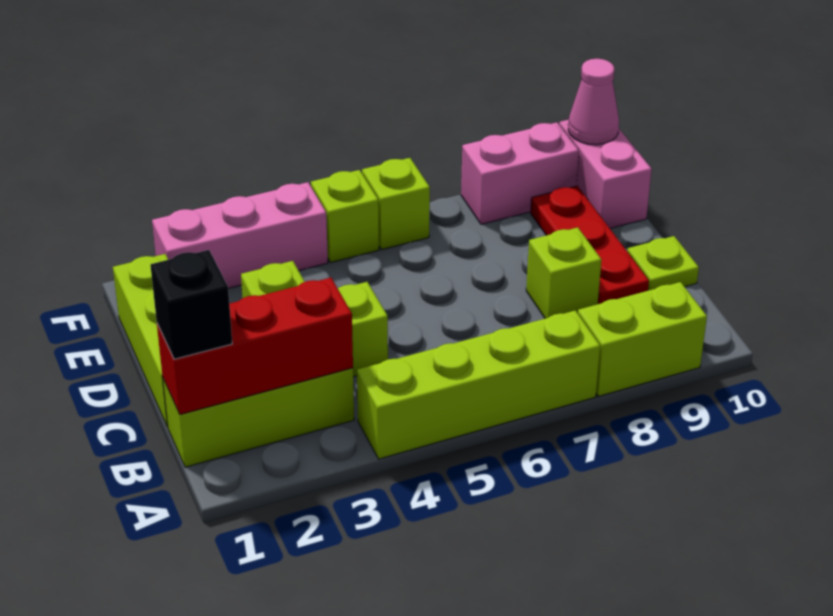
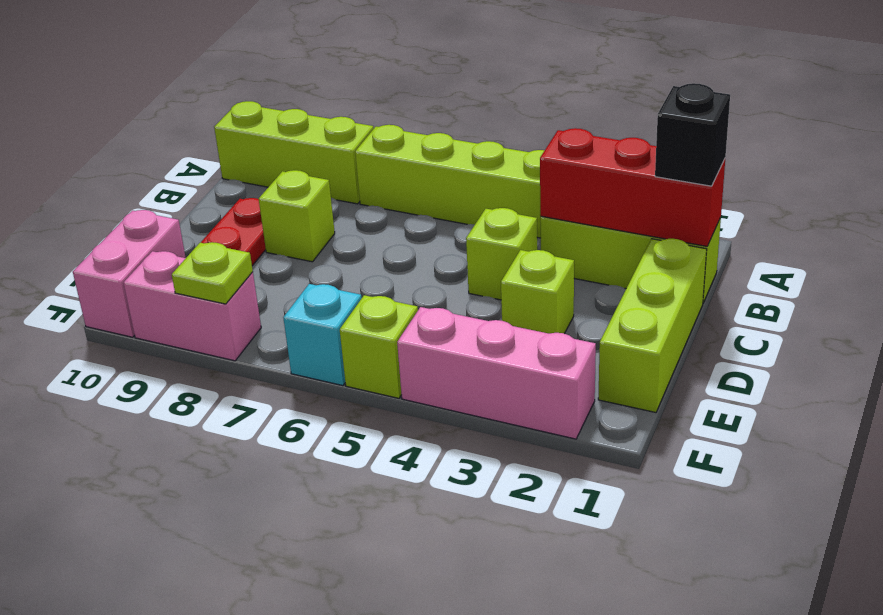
lime brick A8:A9 level 1 -> lime brick A8:A10 level 1
lime plate C10 level 1 -> lime plate F8 level 2
lime brick F6 level 1 -> cyan brick F6 level 1
pink cone F10 level 2 -> none

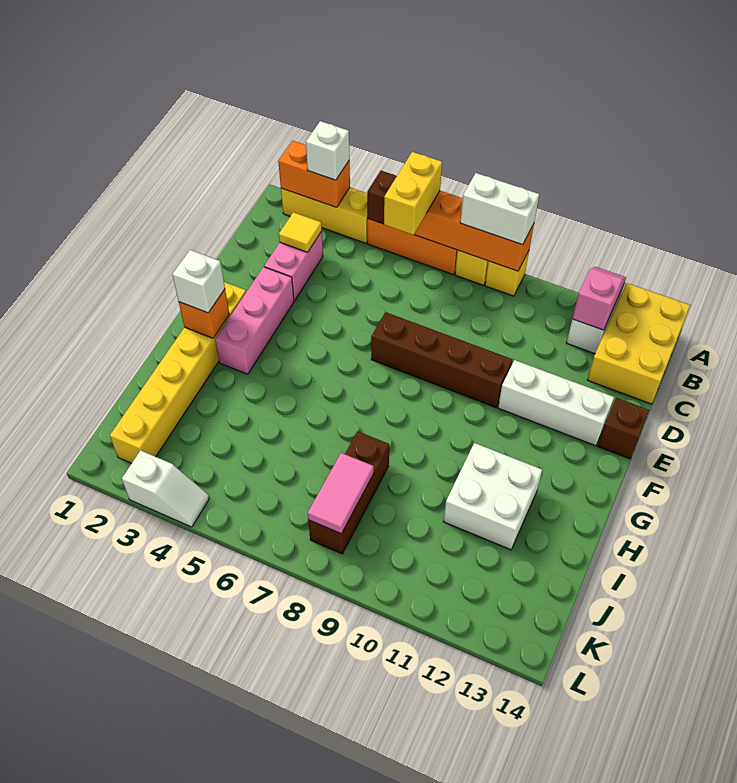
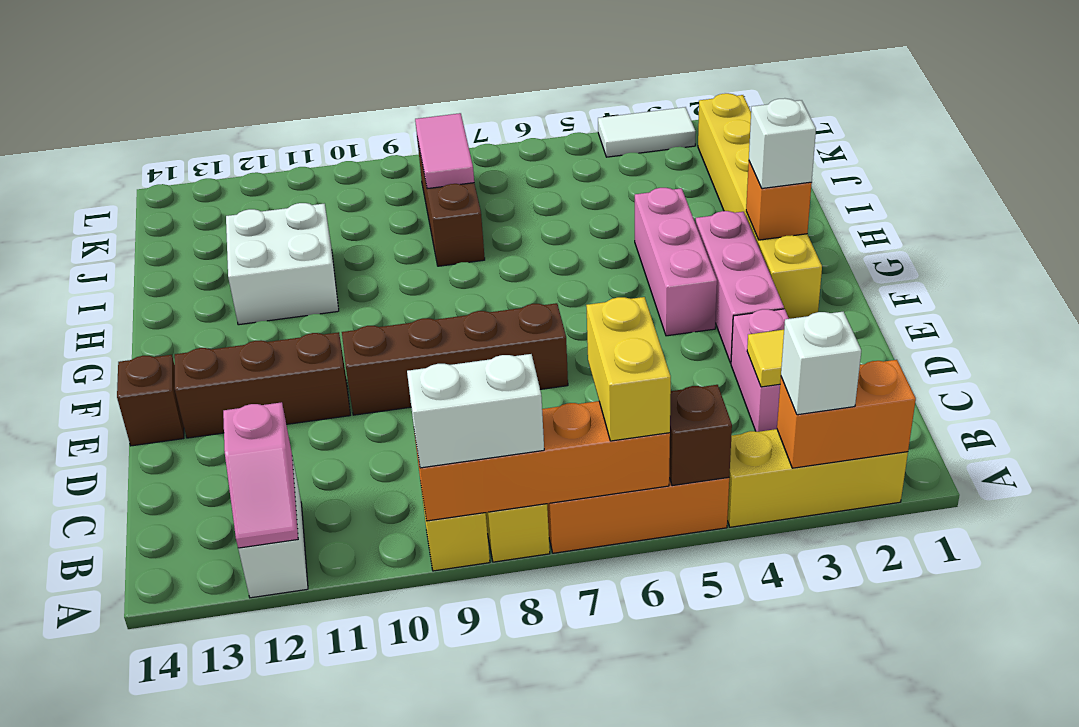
yellow brick A13:C14 level 1 -> none
white brick E11:E13 level 1 -> brown brick E11:E13 level 1
none -> pink brick F4:H4 level 1
white slope L3:L4 level 1 top 3 -> white tile L3:L4 level 1

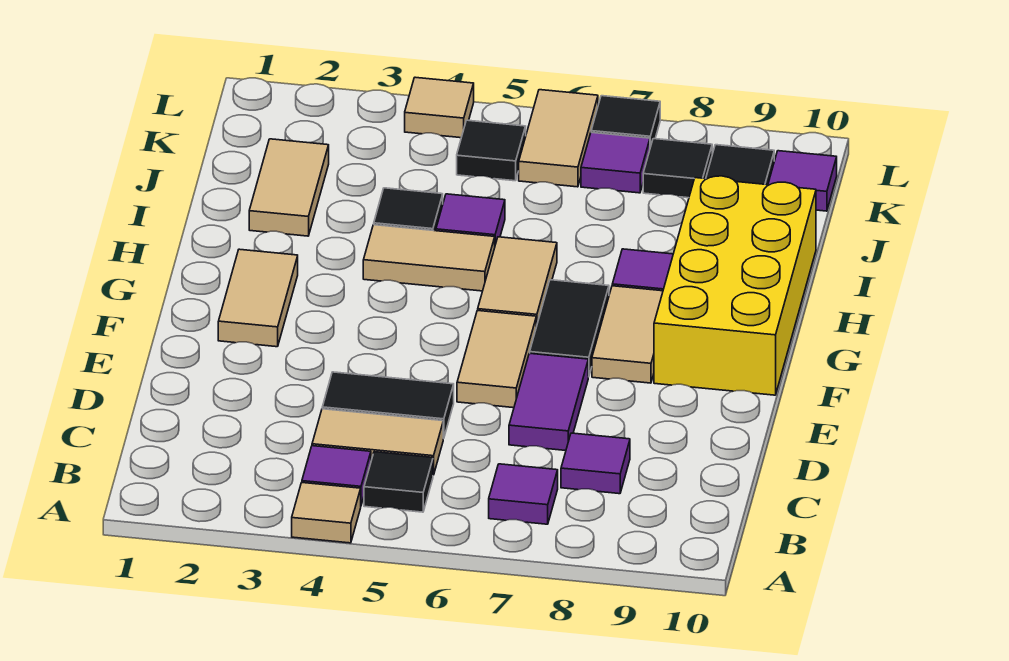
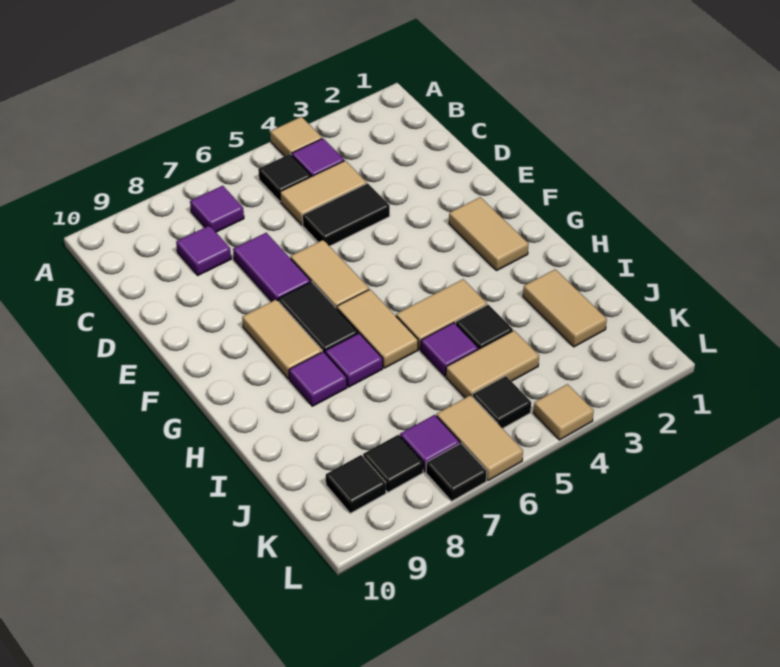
yellow brick F9:I10 level 1 -> none
none -> tan tile J4:J5 level 1
purple tile K10 level 1 -> purple tile H7 level 1

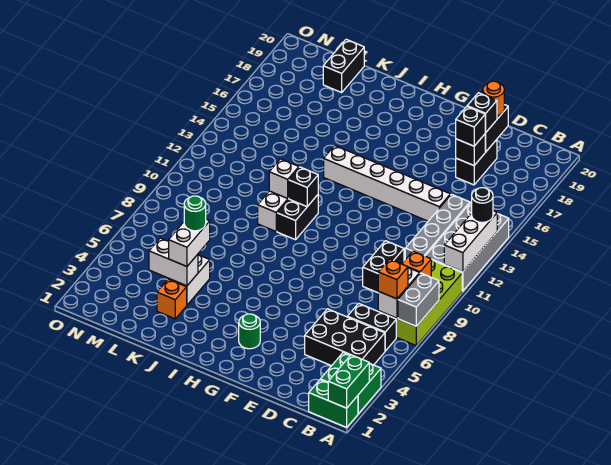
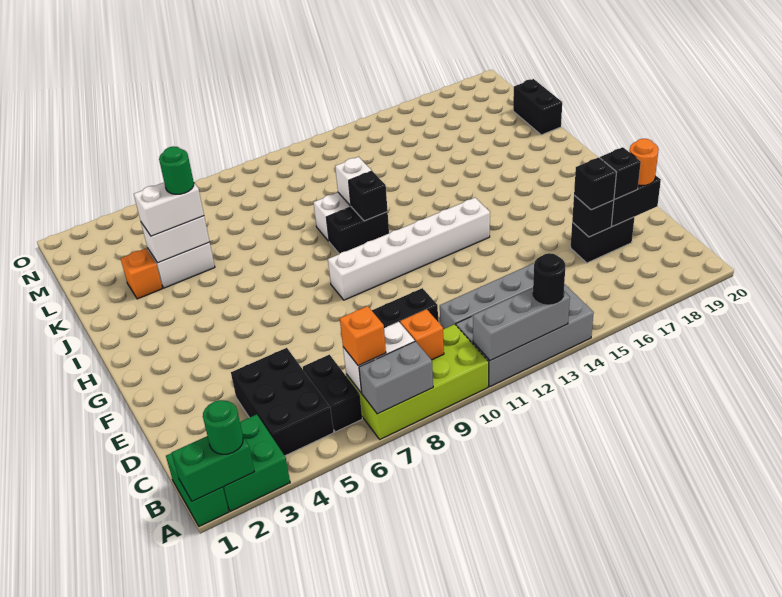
white brick A11:A13 level 2 -> grey brick A11:A13 level 2
white brick D14:I14 level 1 -> white brick G9:G14 level 1
green round brick G3 level 1 -> green round brick A2 level 3
white brick K4:L4 level 2 -> white brick K4:K5 level 2
black brick L19:L20 level 1 -> black brick K20:L20 level 1

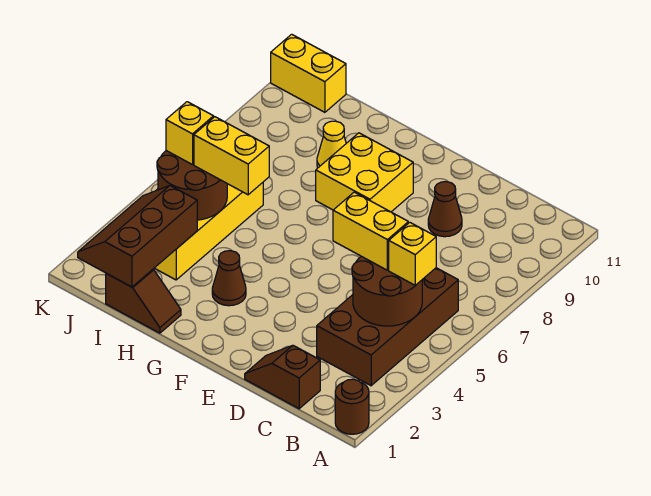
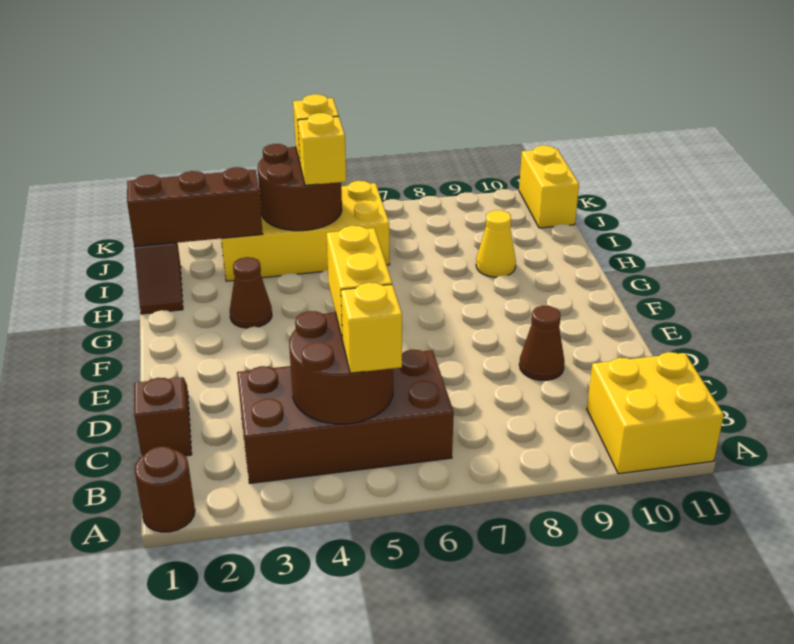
yellow brick F8:G9 level 1 -> yellow brick A10:B11 level 1
yellow brick H5:I5 level 3 -> yellow brick I5 level 3

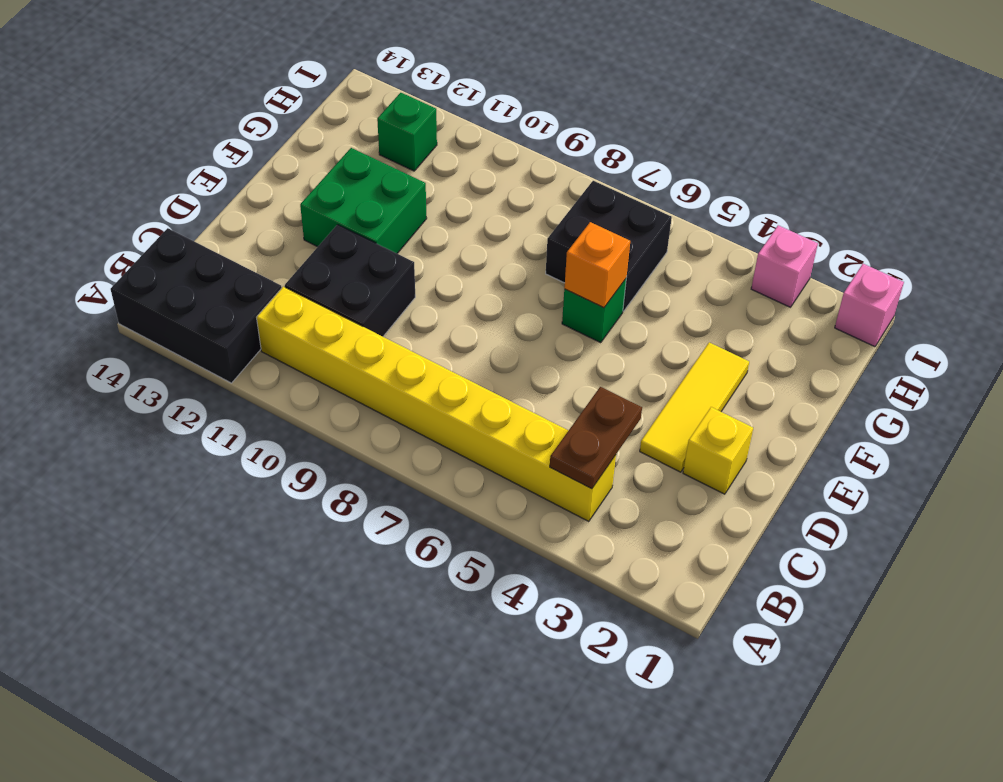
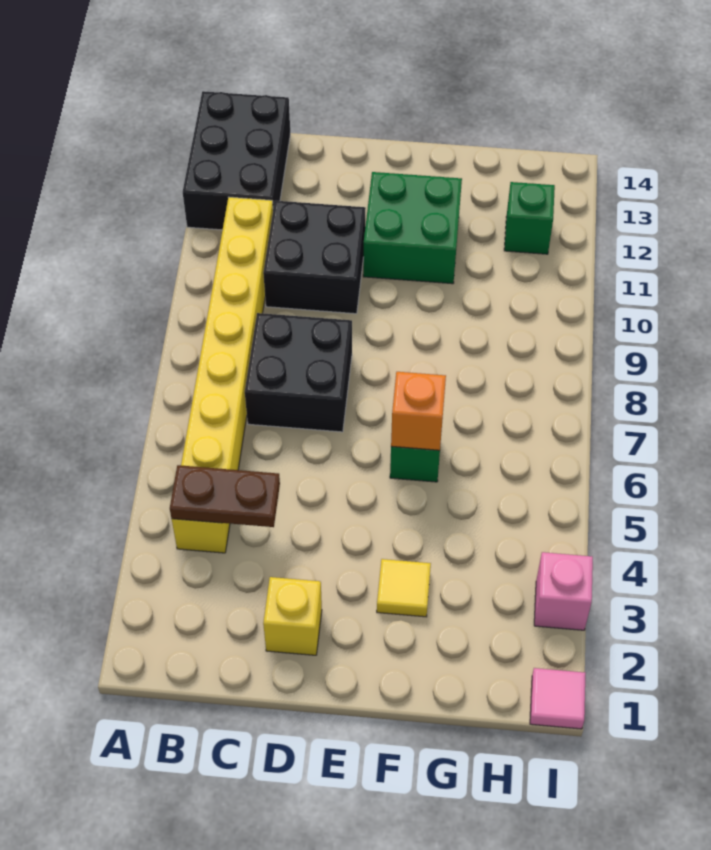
yellow tile D3:F3 level 1 -> yellow tile F3 level 1
black brick G6:H7 level 1 -> black brick C7:D8 level 1
pink brick I1 level 1 -> pink tile I1 level 1

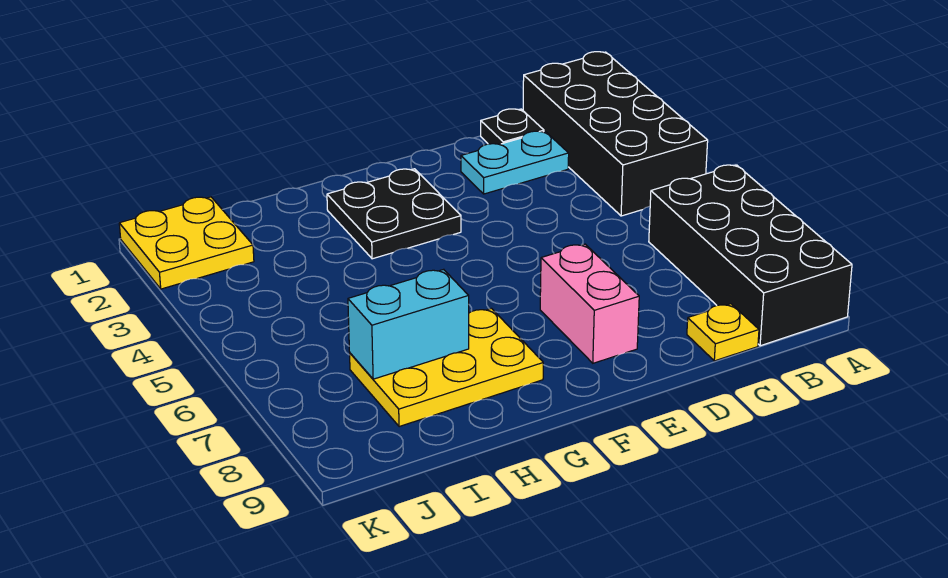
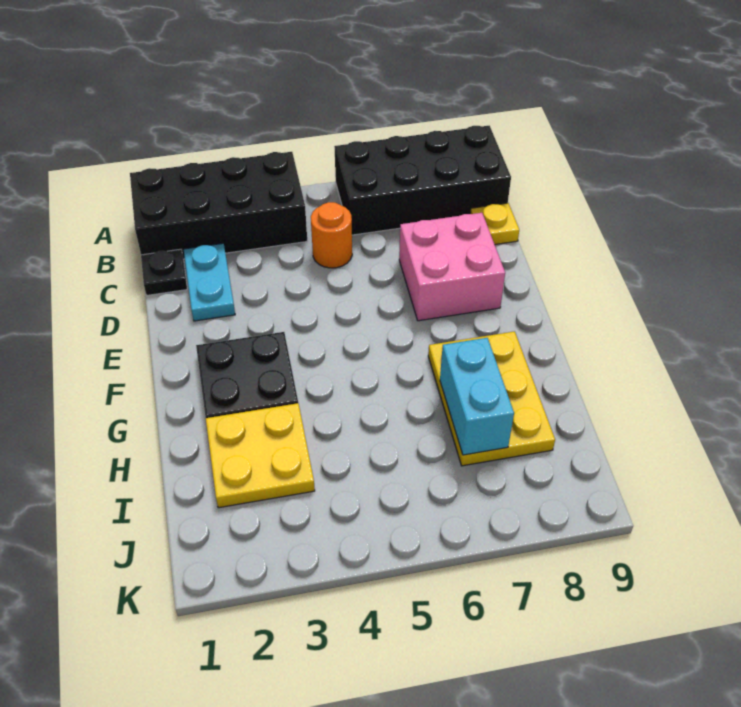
none -> orange round brick C5 level 1
pink brick E7:E8 level 1 -> pink brick D7:E8 level 1
yellow plate J1:K2 level 1 -> yellow plate H2:I3 level 1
■ ■ ■ ■ ■ ■ ■
What to do:
No picture is to appear in the copy; every entry above is otherwise to be printed verbatim.

Answer to the problem:
lime brick A8:A9 level 1 -> lime brick A8:A10 level 1
lime plate C10 level 1 -> lime plate F8 level 2
lime brick F6 level 1 -> cyan brick F6 level 1
pink cone F10 level 2 -> none

yellow brick A13:C14 level 1 -> none
white brick E11:E13 level 1 -> brown brick E11:E13 level 1
none -> pink brick F4:H4 level 1
white slope L3:L4 level 1 top 3 -> white tile L3:L4 level 1

yellow brick F9:I10 level 1 -> none
none -> tan tile J4:J5 level 1
purple tile K10 level 1 -> purple tile H7 level 1

white brick A11:A13 level 2 -> grey brick A11:A13 level 2
white brick D14:I14 level 1 -> white brick G9:G14 level 1
green round brick G3 level 1 -> green round brick A2 level 3
white brick K4:L4 level 2 -> white brick K4:K5 level 2
black brick L19:L20 level 1 -> black brick K20:L20 level 1

yellow brick F8:G9 level 1 -> yellow brick A10:B11 level 1
yellow brick H5:I5 level 3 -> yellow brick I5 level 3

yellow tile D3:F3 level 1 -> yellow tile F3 level 1
black brick G6:H7 level 1 -> black brick C7:D8 level 1
pink brick I1 level 1 -> pink tile I1 level 1

none -> orange round brick C5 level 1
pink brick E7:E8 level 1 -> pink brick D7:E8 level 1
yellow plate J1:K2 level 1 -> yellow plate H2:I3 level 1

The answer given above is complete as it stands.